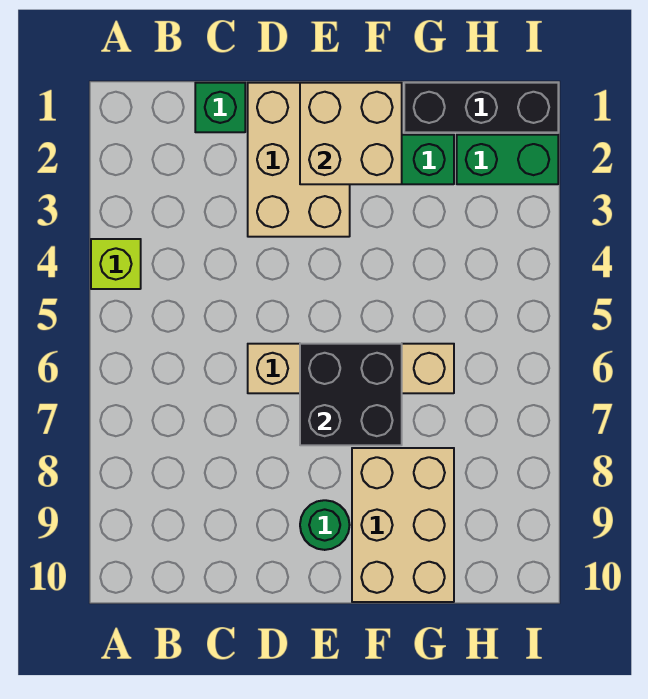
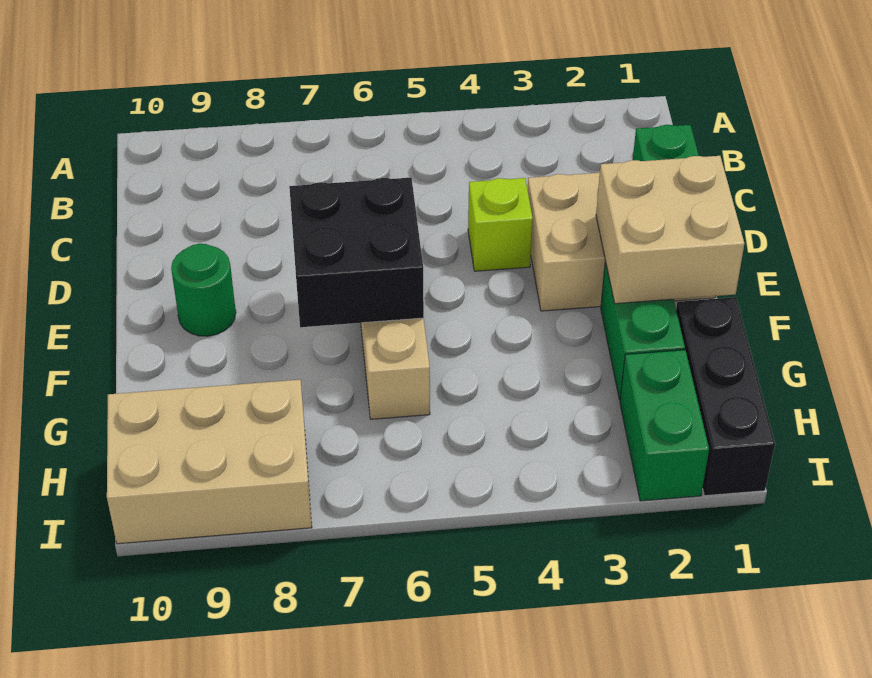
lime 1x1 brick [91,239,141,289] -> lime 1x1 brick moved to [468,178,533,271]
tan 2x3 brick [352,448,454,602] -> tan 2x3 brick moved to [107,380,312,544]

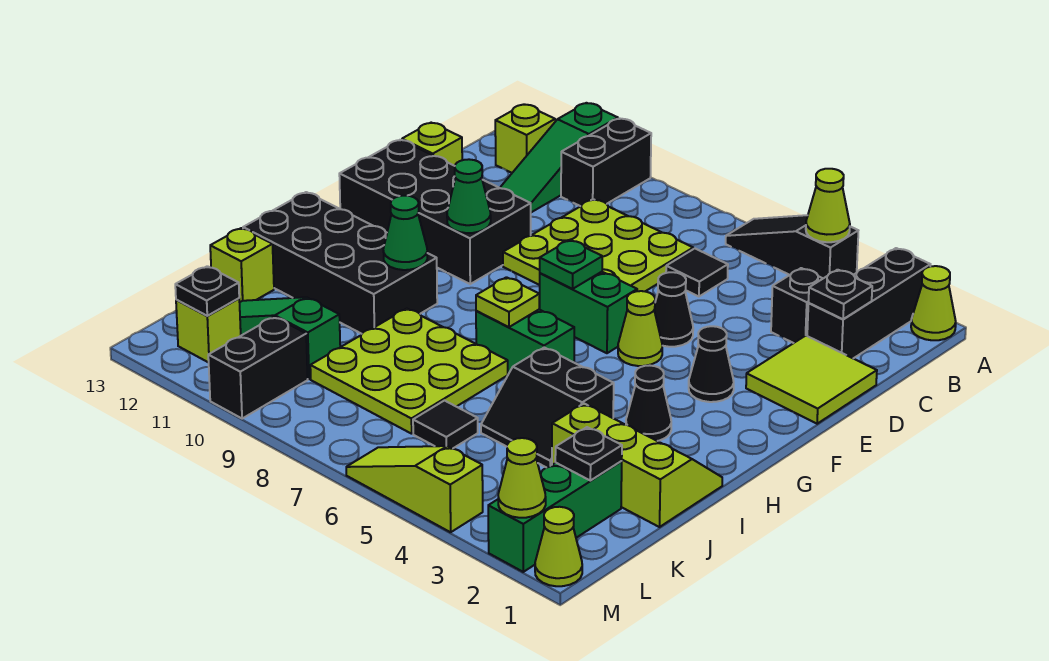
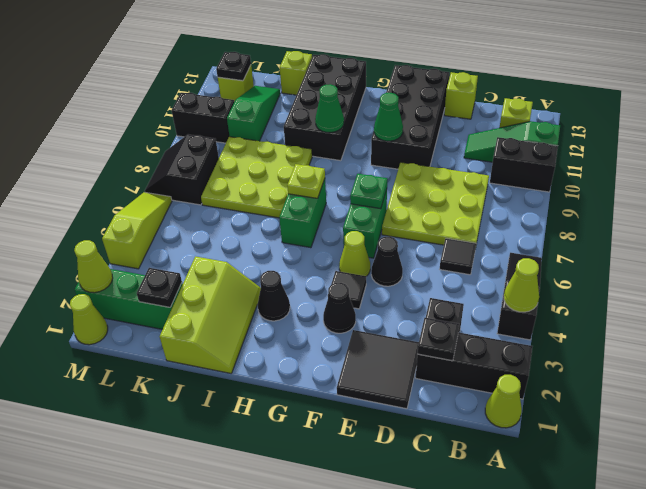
lime 2x2 tile [746,336,877,424] -> black 2x2 tile [337,330,419,409]
black 2x2 slope [481,348,614,468] -> black 2x2 slope moved to [144,134,219,205]
black 1x1 tile [413,401,478,449] -> black 1x1 tile moved to [331,271,366,309]

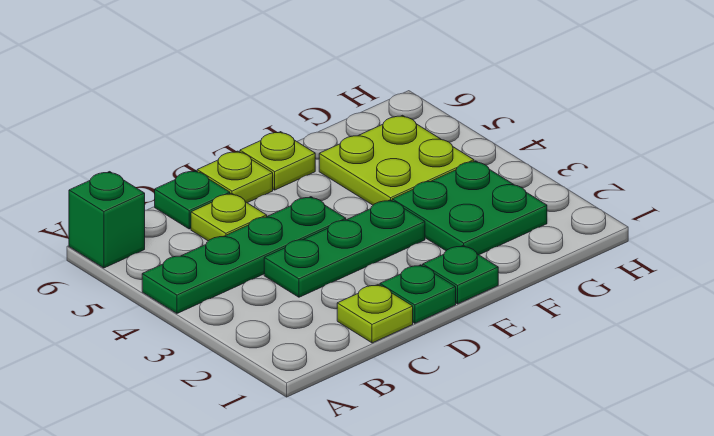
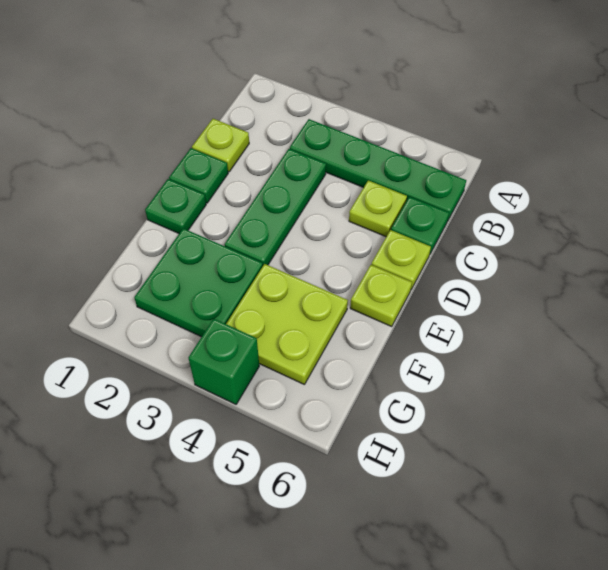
green 1x4 plate [142,197,346,313] -> green 1x4 plate turned to [290,119,466,221]
green 1x1 brick [69,172,145,268] -> green 1x1 brick moved to [189,319,259,404]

* **What this task involves**: Exactly repeat only the lines from the one with "tan 2x3 brick [352,448,454,602]" to the closing line above, both included, and omit every picture.

* **Written solution**:
tan 2x3 brick [352,448,454,602] -> tan 2x3 brick moved to [107,380,312,544]

lime 2x2 tile [746,336,877,424] -> black 2x2 tile [337,330,419,409]
black 2x2 slope [481,348,614,468] -> black 2x2 slope moved to [144,134,219,205]
black 1x1 tile [413,401,478,449] -> black 1x1 tile moved to [331,271,366,309]

green 1x4 plate [142,197,346,313] -> green 1x4 plate turned to [290,119,466,221]
green 1x1 brick [69,172,145,268] -> green 1x1 brick moved to [189,319,259,404]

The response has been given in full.